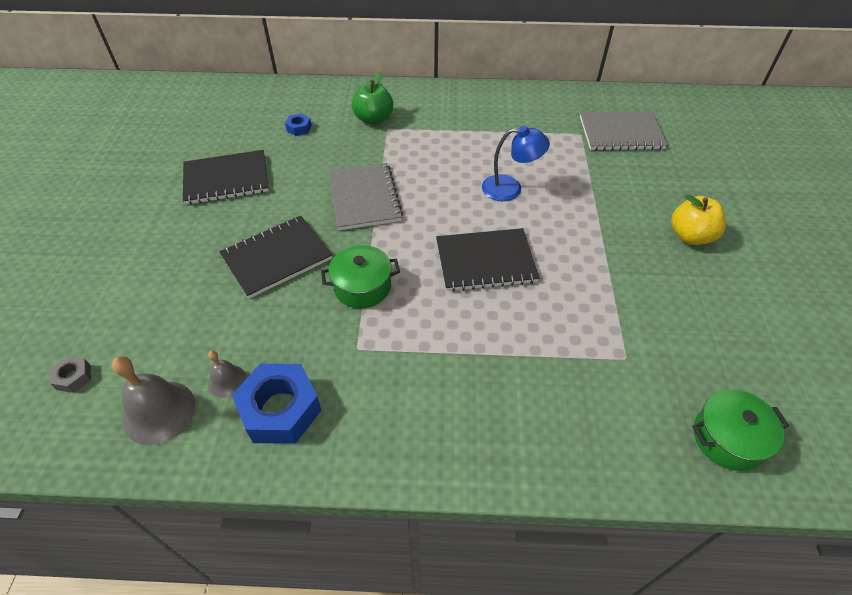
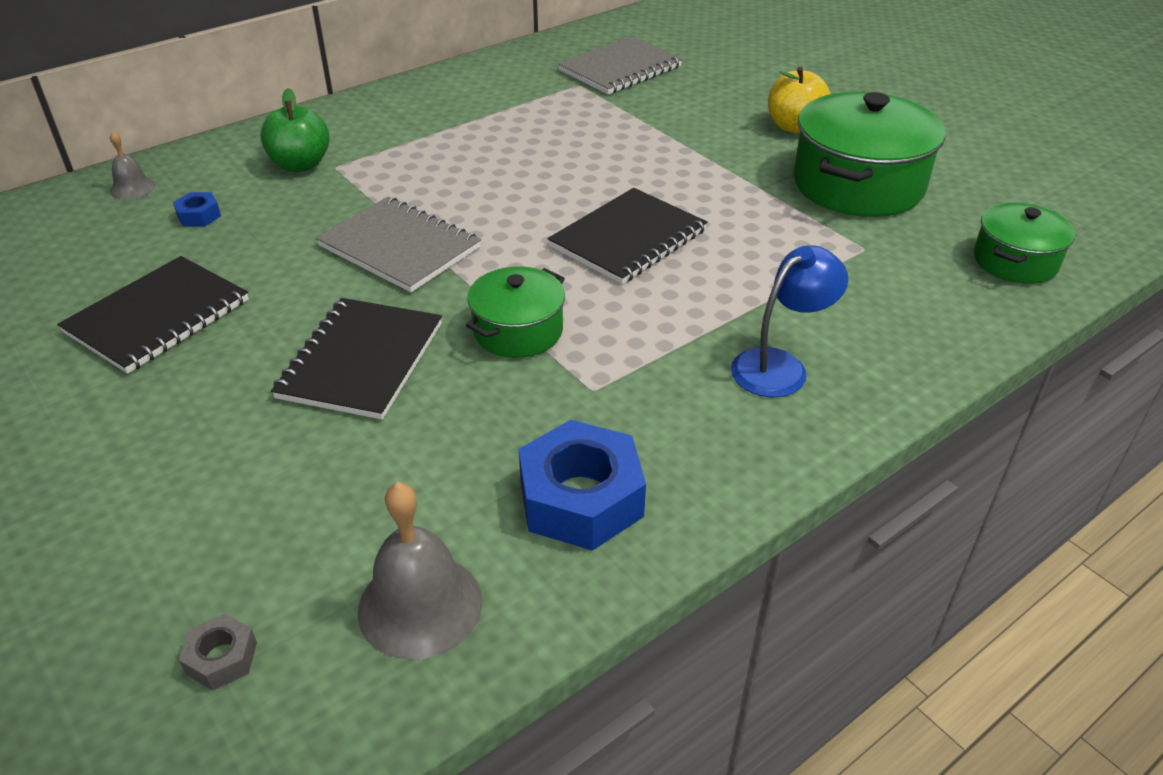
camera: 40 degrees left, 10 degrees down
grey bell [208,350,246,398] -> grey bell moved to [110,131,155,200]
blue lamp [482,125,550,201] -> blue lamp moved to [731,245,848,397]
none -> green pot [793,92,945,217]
* * *
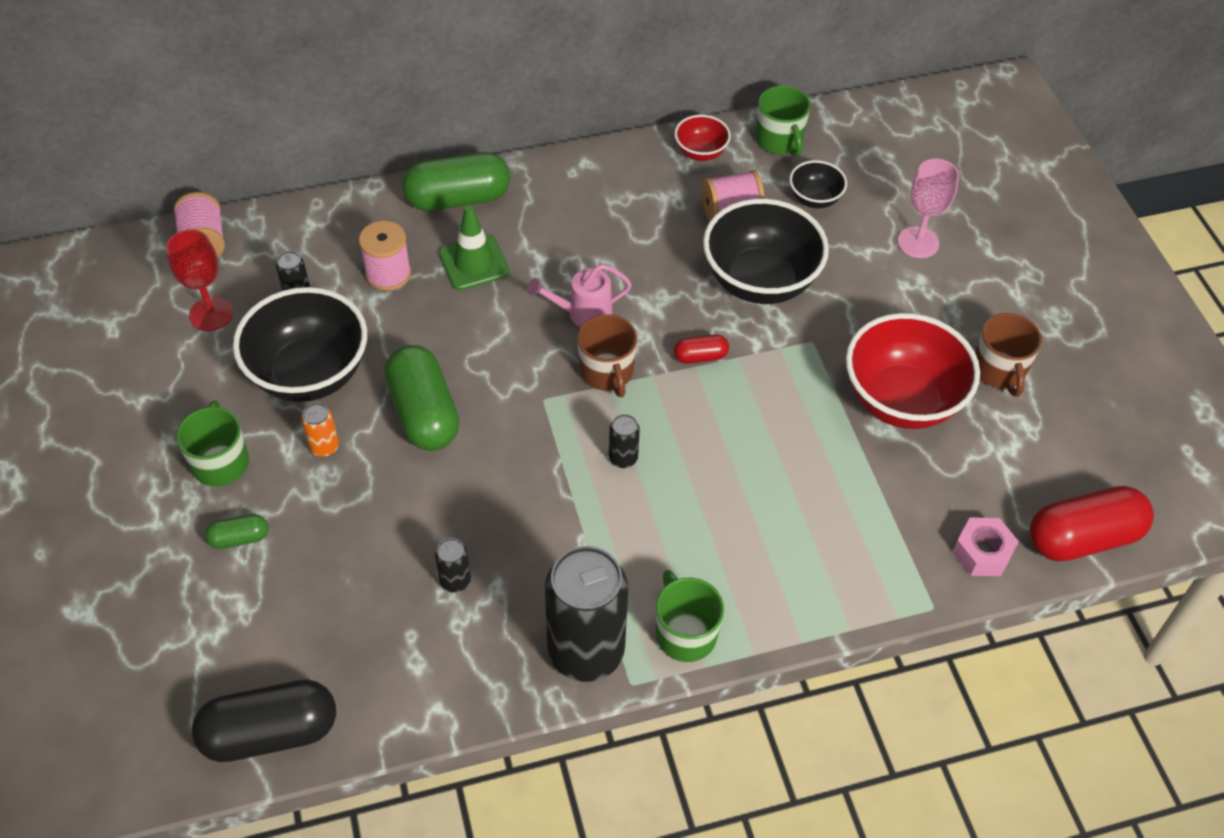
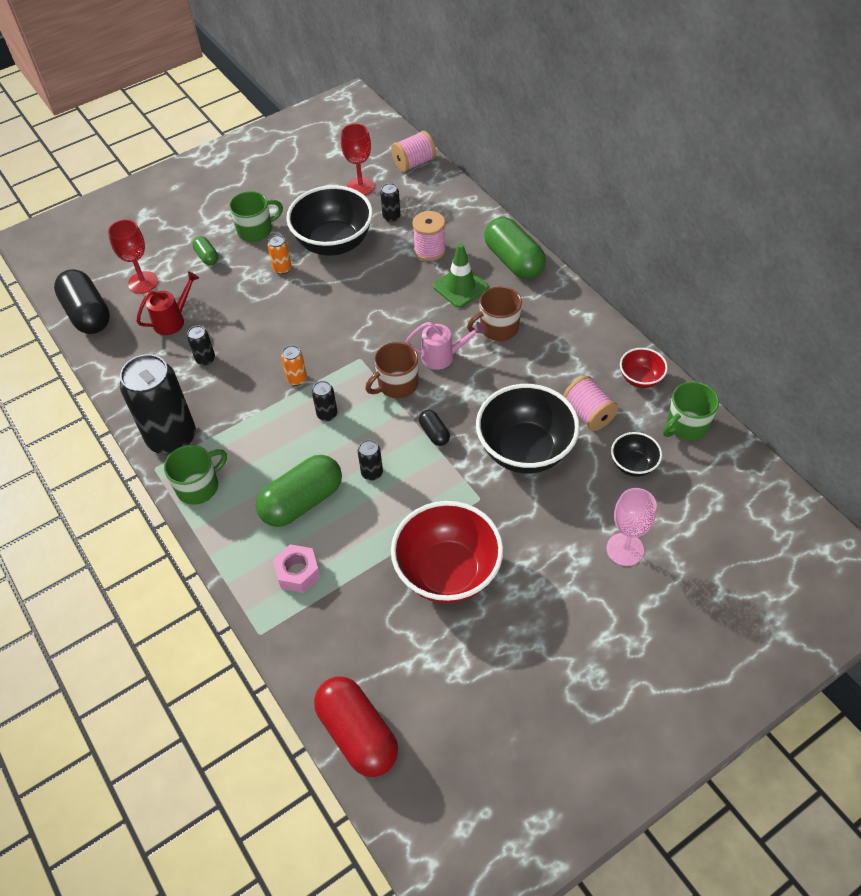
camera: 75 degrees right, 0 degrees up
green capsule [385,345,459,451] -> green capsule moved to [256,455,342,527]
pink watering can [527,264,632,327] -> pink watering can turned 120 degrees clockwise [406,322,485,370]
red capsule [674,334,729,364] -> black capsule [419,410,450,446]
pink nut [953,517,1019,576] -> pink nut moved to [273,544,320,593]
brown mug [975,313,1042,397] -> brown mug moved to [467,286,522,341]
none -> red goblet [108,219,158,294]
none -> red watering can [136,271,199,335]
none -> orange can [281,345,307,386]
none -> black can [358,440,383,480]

▶ Problem
Count up the lines in the preceding data that include the word "degrees"; respond with the number only.

▶ Task result
3